[Task description]: Write out the entries below once more, exactly.

[Supplied records]:
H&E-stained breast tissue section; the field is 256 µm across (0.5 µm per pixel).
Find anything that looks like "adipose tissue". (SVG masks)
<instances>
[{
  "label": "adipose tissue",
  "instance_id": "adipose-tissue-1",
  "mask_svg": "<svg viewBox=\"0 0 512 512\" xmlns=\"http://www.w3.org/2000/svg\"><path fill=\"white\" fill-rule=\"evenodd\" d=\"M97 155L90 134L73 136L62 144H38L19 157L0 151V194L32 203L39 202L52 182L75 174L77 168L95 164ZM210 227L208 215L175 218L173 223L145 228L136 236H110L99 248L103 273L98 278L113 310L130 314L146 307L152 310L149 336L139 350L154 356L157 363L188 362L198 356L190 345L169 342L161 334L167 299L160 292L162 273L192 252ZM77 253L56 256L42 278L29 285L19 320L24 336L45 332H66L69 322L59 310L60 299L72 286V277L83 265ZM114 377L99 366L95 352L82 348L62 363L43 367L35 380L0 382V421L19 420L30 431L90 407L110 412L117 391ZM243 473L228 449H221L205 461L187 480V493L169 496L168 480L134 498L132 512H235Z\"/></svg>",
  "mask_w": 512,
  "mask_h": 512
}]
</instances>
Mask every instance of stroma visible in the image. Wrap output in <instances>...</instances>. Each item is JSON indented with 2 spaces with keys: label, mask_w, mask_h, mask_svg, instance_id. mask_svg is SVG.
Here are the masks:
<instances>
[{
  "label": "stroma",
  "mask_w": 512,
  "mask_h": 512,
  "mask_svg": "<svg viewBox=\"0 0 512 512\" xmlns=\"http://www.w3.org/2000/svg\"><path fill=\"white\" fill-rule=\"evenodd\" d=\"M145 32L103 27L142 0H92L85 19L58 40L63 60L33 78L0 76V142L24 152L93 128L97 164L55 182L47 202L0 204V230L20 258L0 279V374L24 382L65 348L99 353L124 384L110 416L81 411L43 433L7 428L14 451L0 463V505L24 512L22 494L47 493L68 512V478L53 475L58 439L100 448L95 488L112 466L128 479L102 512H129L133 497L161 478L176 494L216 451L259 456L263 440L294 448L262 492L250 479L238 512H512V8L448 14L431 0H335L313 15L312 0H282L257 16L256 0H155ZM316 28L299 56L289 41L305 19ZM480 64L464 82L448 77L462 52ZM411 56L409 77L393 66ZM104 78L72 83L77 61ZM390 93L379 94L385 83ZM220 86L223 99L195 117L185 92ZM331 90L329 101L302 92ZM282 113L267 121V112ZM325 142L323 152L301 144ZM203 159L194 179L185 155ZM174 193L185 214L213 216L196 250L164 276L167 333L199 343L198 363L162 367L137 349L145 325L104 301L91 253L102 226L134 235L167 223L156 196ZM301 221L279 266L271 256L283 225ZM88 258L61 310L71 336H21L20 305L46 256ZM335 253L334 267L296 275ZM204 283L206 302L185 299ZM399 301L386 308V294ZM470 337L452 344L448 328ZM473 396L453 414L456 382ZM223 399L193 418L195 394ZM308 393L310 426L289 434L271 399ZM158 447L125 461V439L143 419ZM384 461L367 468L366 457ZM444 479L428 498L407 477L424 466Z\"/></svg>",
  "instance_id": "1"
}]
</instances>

[Solution]:
H&E-stained breast tissue section; the field is 256 µm across (0.5 µm per pixel).
Find anything that looks like "adipose tissue". (SVG masks)
<instances>
[{
  "label": "adipose tissue",
  "instance_id": "adipose-tissue-1",
  "mask_svg": "<svg viewBox=\"0 0 512 512\" xmlns=\"http://www.w3.org/2000/svg\"><path fill=\"white\" fill-rule=\"evenodd\" d=\"M97 155L90 134L73 136L62 144H38L19 157L0 151V194L32 203L39 202L52 182L75 174L77 168L95 164ZM210 227L208 215L175 218L173 223L145 228L136 236H110L99 248L103 273L98 278L113 310L130 314L146 307L152 310L149 336L139 350L154 356L157 363L188 362L198 356L190 345L169 342L161 334L167 299L160 292L162 273L192 252ZM77 253L56 256L42 278L29 285L19 320L24 336L45 332H66L69 322L59 310L60 299L72 286V277L83 265ZM114 377L99 366L95 352L82 348L62 363L43 367L35 380L0 382V421L19 420L30 431L90 407L110 412L117 391ZM243 473L228 449H221L205 461L187 480V493L169 496L168 480L134 498L132 512H235Z\"/></svg>",
  "mask_w": 512,
  "mask_h": 512
}]
</instances>
Mask every instance of stroma visible in the image. Wrap output in <instances>...</instances>. Each item is JSON indented with 2 spaces with keys: label, mask_w, mask_h, mask_svg, instance_id. mask_svg is SVG.
Here are the masks:
<instances>
[{
  "label": "stroma",
  "mask_w": 512,
  "mask_h": 512,
  "mask_svg": "<svg viewBox=\"0 0 512 512\" xmlns=\"http://www.w3.org/2000/svg\"><path fill=\"white\" fill-rule=\"evenodd\" d=\"M145 32L103 27L142 0H92L85 19L58 40L63 60L33 78L0 76V142L24 152L93 128L97 164L55 182L47 202L0 204V230L20 258L0 279V374L24 382L65 348L99 353L124 384L110 416L81 411L43 433L7 428L14 451L0 463V505L24 512L22 494L47 493L68 512V478L53 475L58 439L100 448L95 488L112 466L128 479L102 512H129L133 497L161 478L176 494L216 451L259 456L263 440L294 448L262 492L250 479L238 512H512V8L448 14L431 0H335L313 15L312 0H282L257 16L256 0H155ZM316 28L299 56L289 41L305 19ZM480 64L464 82L448 77L462 52ZM411 56L409 77L393 66ZM104 78L72 83L77 61ZM390 93L379 94L385 83ZM220 86L223 99L195 117L185 92ZM331 90L329 101L302 92ZM282 113L267 121V112ZM325 142L323 152L301 144ZM203 159L194 179L185 155ZM174 193L185 214L213 216L196 250L164 276L167 333L199 343L198 363L162 367L137 349L145 325L104 301L91 253L102 226L134 235L167 223L156 196ZM301 221L279 266L271 256L283 225ZM88 258L61 310L71 336H21L20 305L46 256ZM335 253L334 267L296 275ZM204 283L206 302L185 299ZM399 301L386 308V294ZM470 337L452 344L448 328ZM473 396L453 414L456 382ZM223 399L193 418L195 394ZM308 393L310 426L289 434L271 399ZM158 447L125 461V439L143 419ZM384 461L367 468L366 457ZM444 479L428 498L407 477L424 466Z\"/></svg>",
  "instance_id": "1"
}]
</instances>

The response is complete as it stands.